EXERCISE AIM:
Repeat, exactly as written, the lines from the one with "RADIO3 pin CSN: A5 -> D11" to the final line of the listing, and keep every picture out.
━━ GIVEN INFORMATION ━━
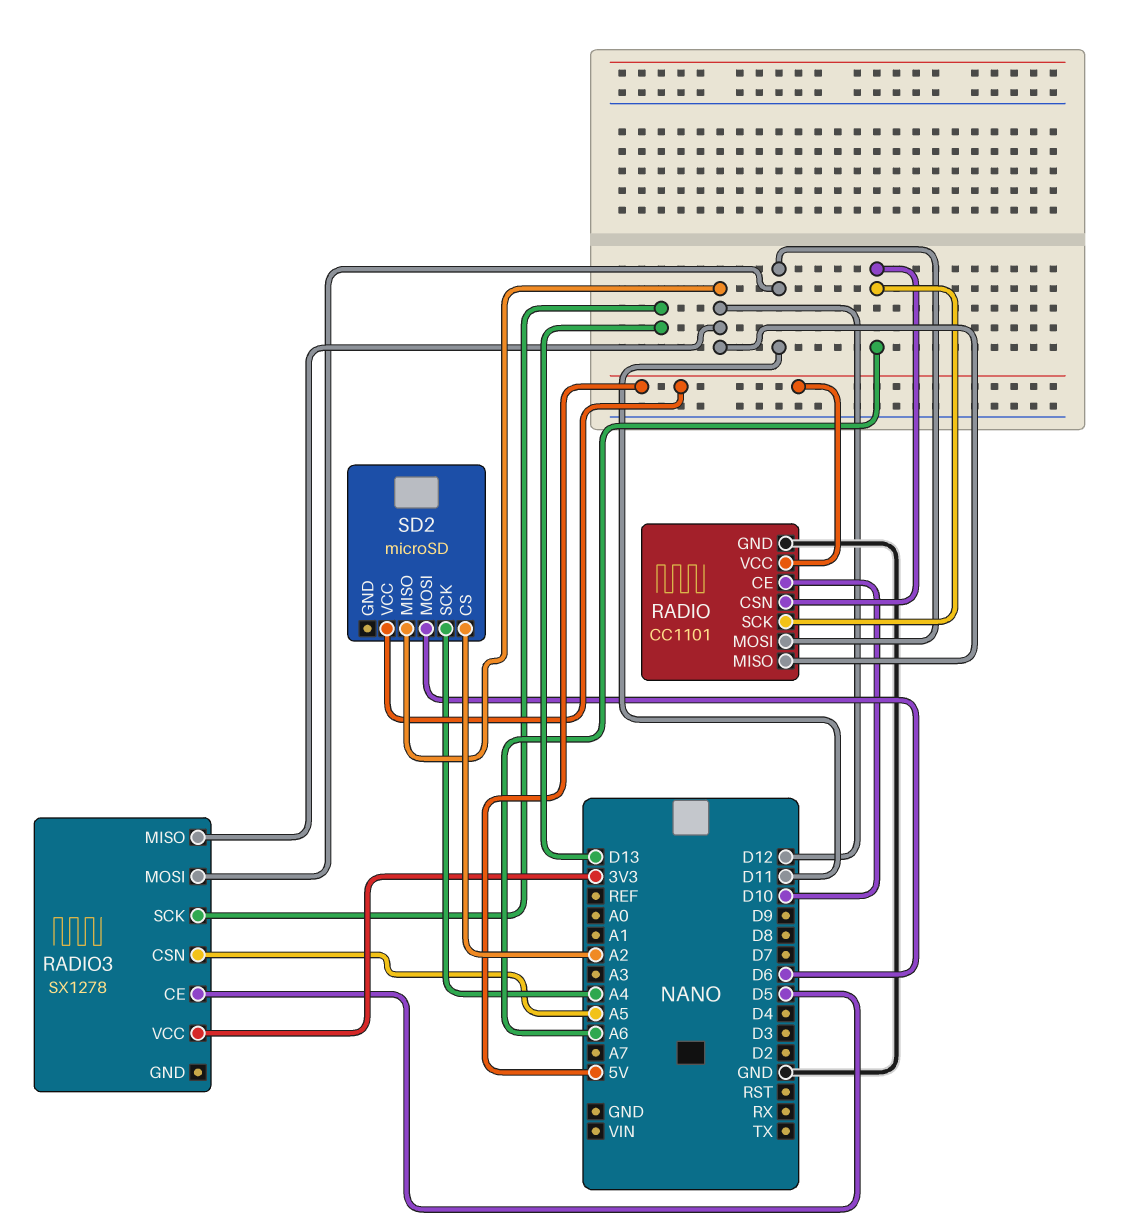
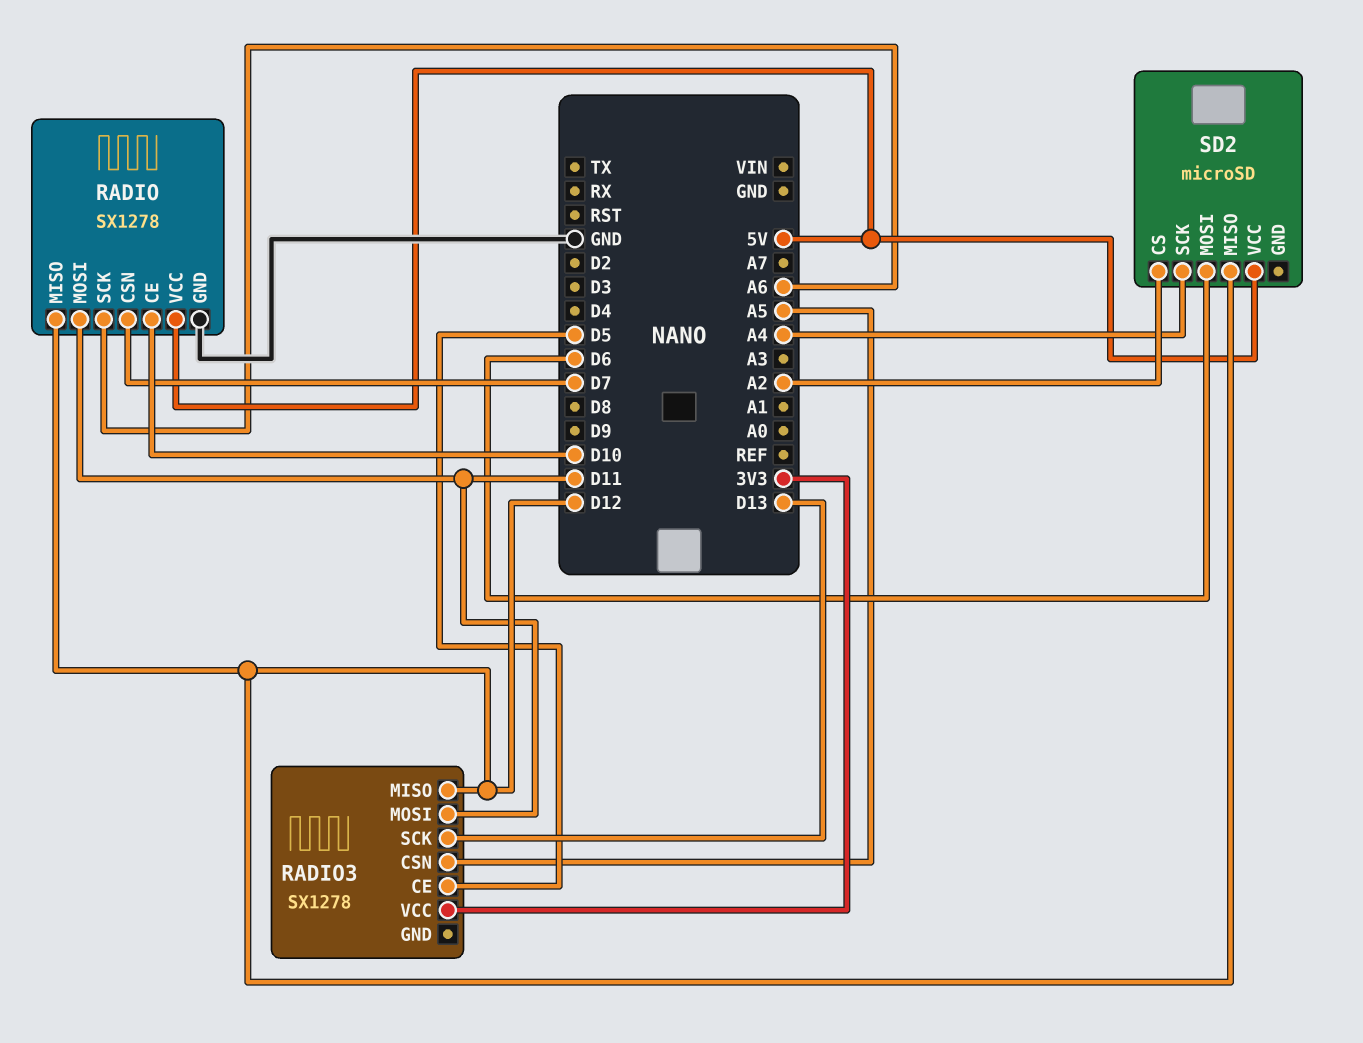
RADIO: CC1101 -> SX1278
RADIO pin CSN: A6 -> D7

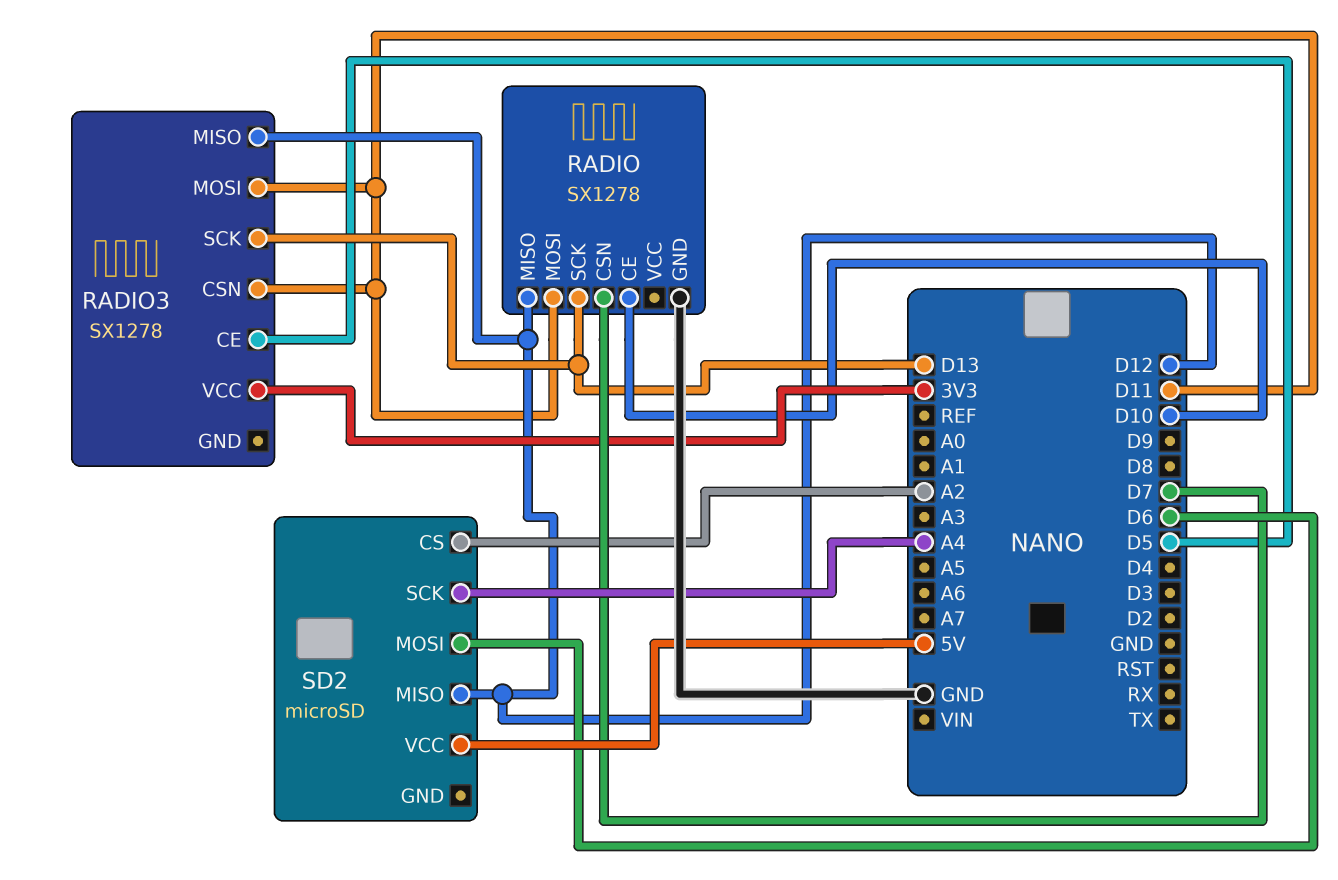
RADIO pin SCK: A6 -> D13
RADIO pin VCC: 5V -> none
RADIO3 pin CSN: A5 -> D11

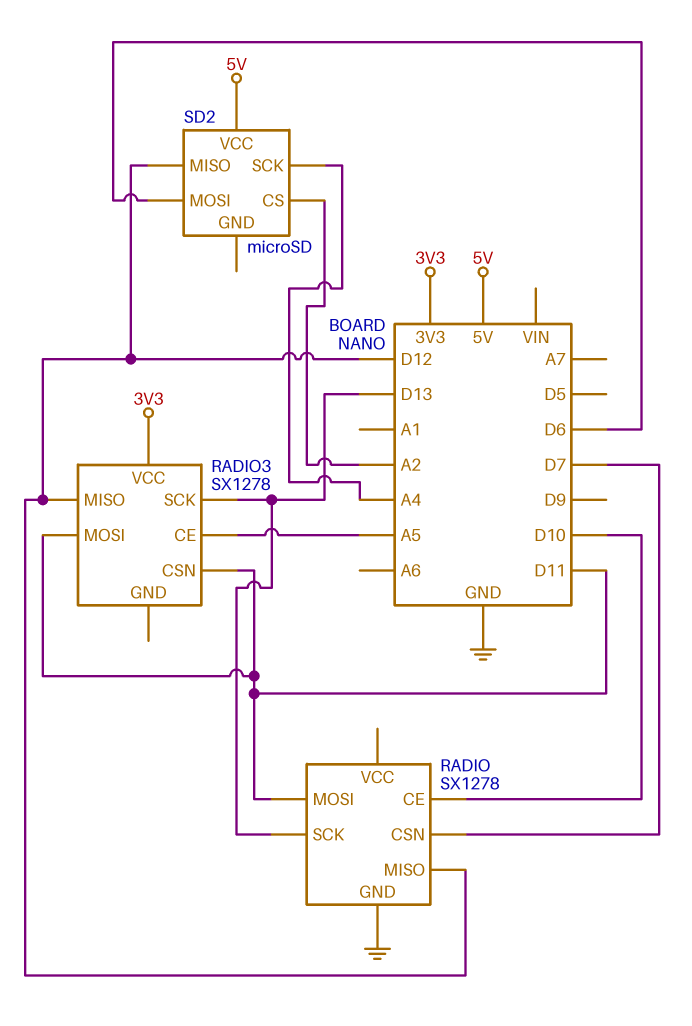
RADIO3 pin CE: D5 -> A5

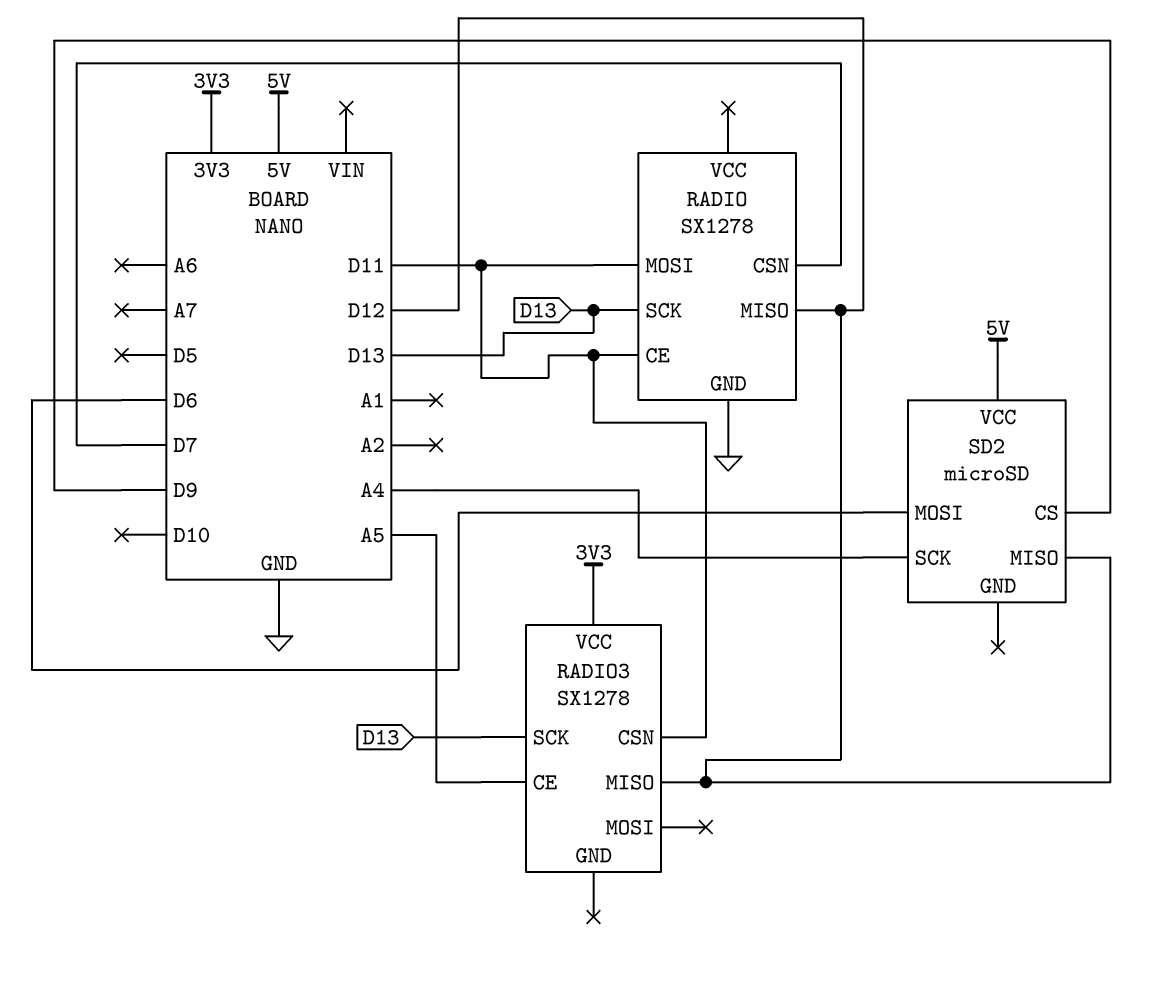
RADIO pin CE: D10 -> D11
RADIO3 pin MOSI: D11 -> none
SD2 pin CS: A2 -> D9

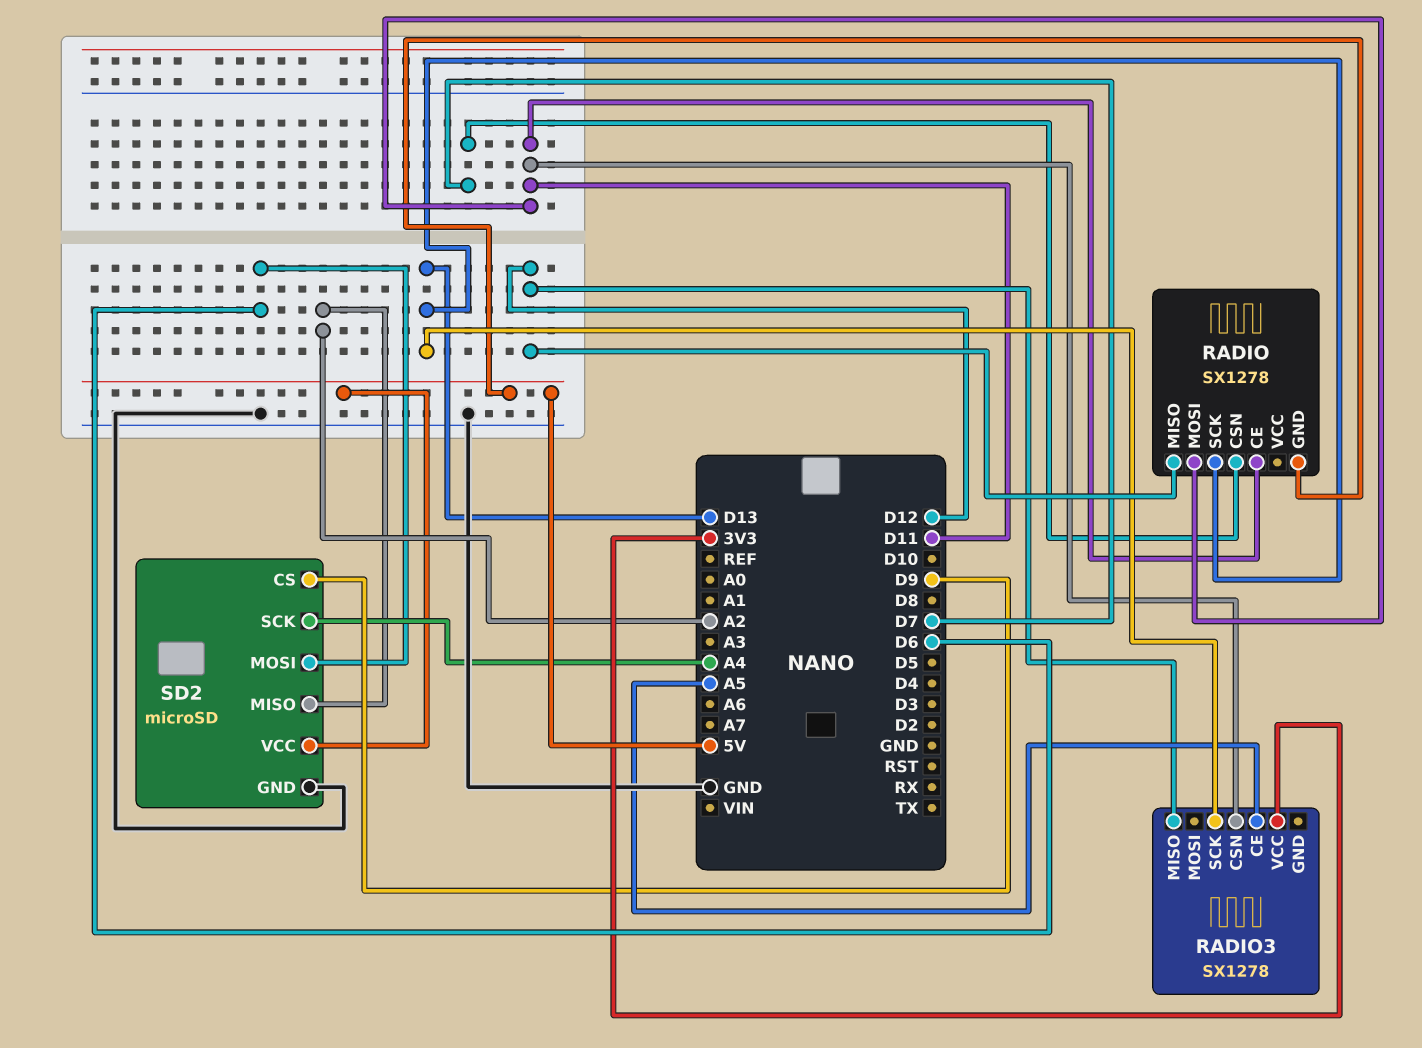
RADIO pin GND: GND -> 5V
SD2 pin GND: none -> GND
SD2 pin MISO: D12 -> A2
━━━
RESPONSE TO THIS EXERCISE:
RADIO3 pin CSN: A5 -> D11

RADIO3 pin CE: D5 -> A5

RADIO pin CE: D10 -> D11
RADIO3 pin MOSI: D11 -> none
SD2 pin CS: A2 -> D9

RADIO pin GND: GND -> 5V
SD2 pin GND: none -> GND
SD2 pin MISO: D12 -> A2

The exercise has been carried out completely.